Problem requirements = Copying exactly, give the lines in the material below from the one with "camera: 65 degrees right, 10 degrees down" to the one with "(368, 235) = (711, 414): pink", ends included, and nothing besides.

Data for processing =
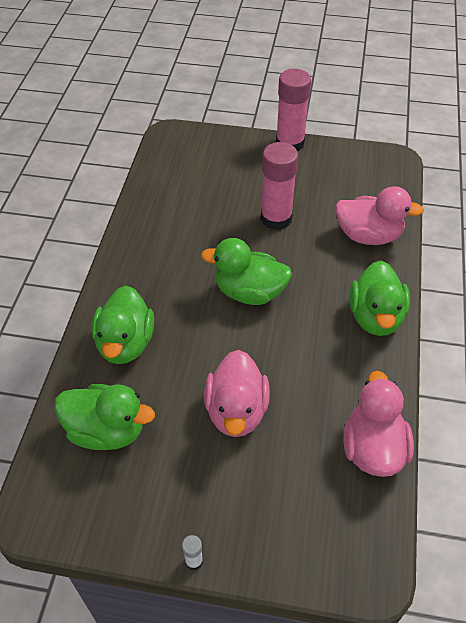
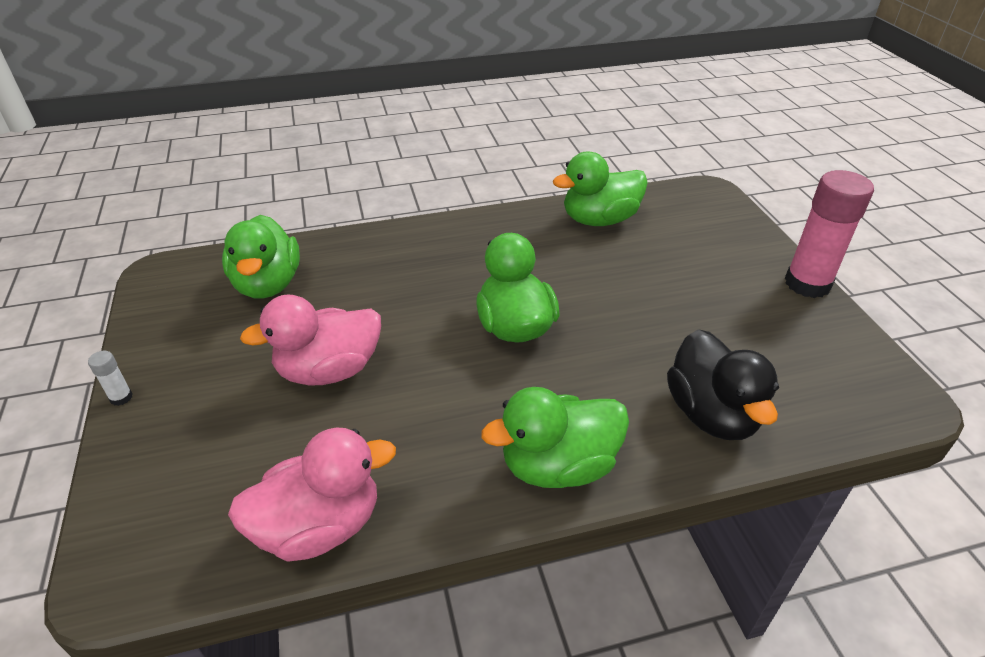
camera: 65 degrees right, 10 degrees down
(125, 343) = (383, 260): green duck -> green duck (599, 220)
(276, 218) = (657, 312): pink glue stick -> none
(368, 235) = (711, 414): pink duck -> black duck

--

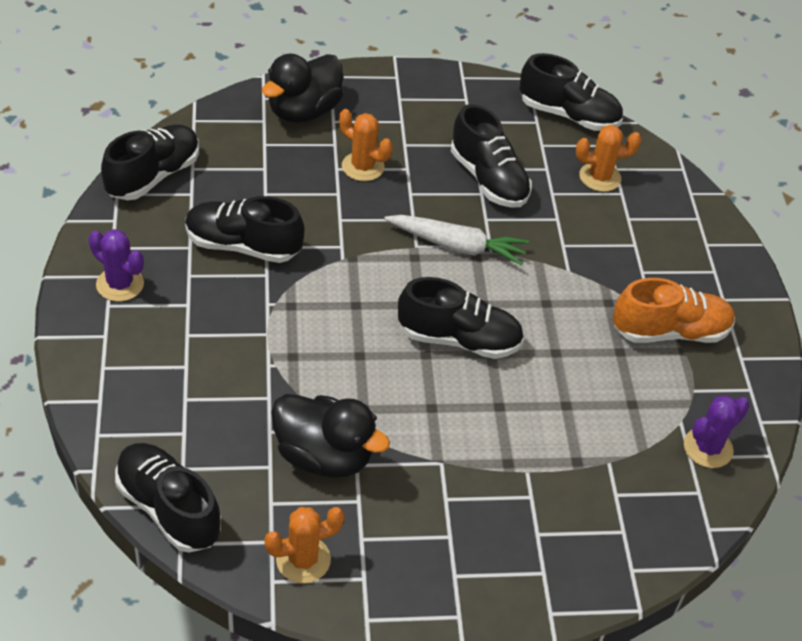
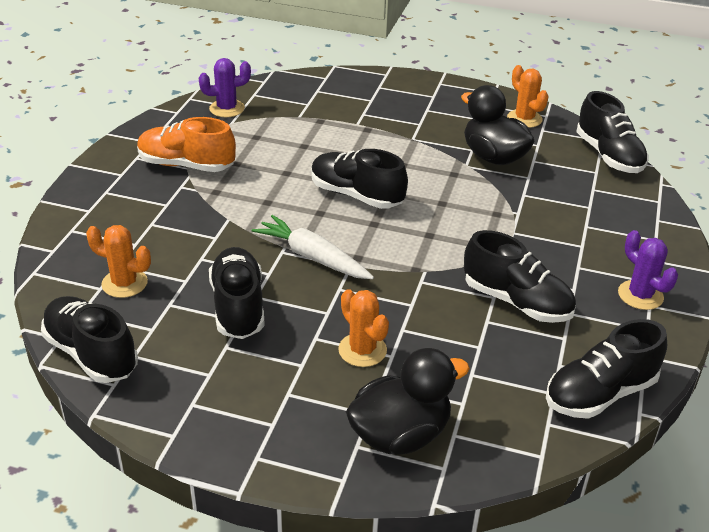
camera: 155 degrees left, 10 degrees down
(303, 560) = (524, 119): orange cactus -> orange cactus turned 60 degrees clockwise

Output =
camera: 65 degrees right, 10 degrees down
(125, 343) = (383, 260): green duck -> green duck (599, 220)
(276, 218) = (657, 312): pink glue stick -> none
(368, 235) = (711, 414): pink duck -> black duck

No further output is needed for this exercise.